*** DATA EXTRACT ***
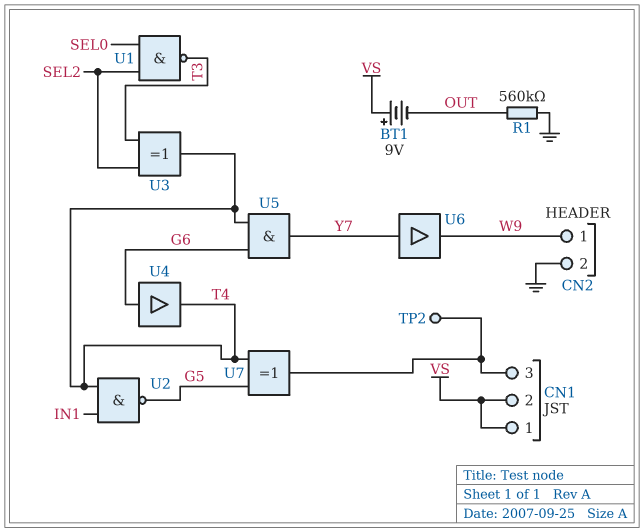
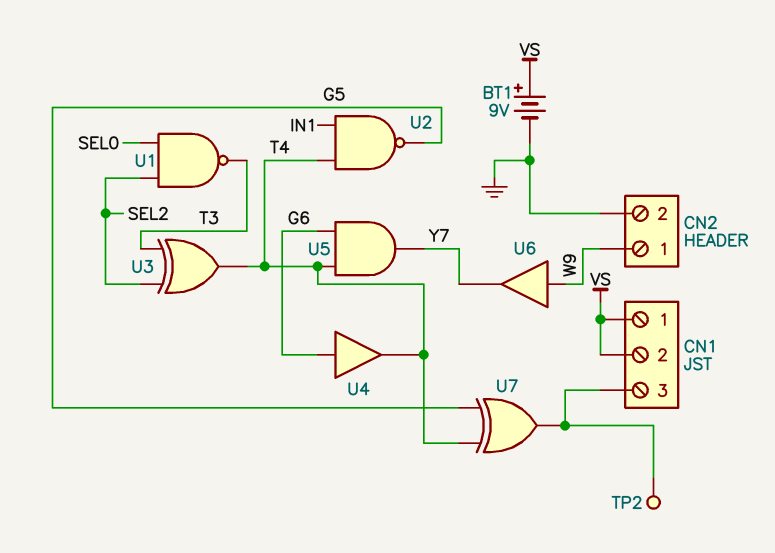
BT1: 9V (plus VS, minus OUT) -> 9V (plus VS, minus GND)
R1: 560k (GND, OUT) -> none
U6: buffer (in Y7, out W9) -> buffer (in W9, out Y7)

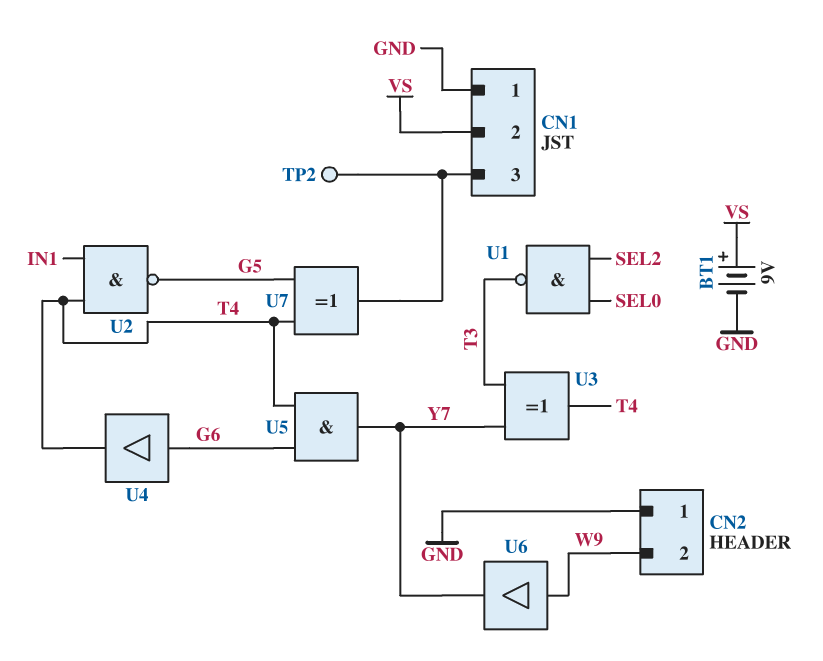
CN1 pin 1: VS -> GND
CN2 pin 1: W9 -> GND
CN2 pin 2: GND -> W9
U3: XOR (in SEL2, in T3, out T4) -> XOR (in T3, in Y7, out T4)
*** End of DATA EXTRACT ***
Repeat verbatim the line holding "CN2 pin 2: GND -> W9" and all lines after it, up to the end of the material.

**WORKED SOLUTION**
CN2 pin 2: GND -> W9
U3: XOR (in SEL2, in T3, out T4) -> XOR (in T3, in Y7, out T4)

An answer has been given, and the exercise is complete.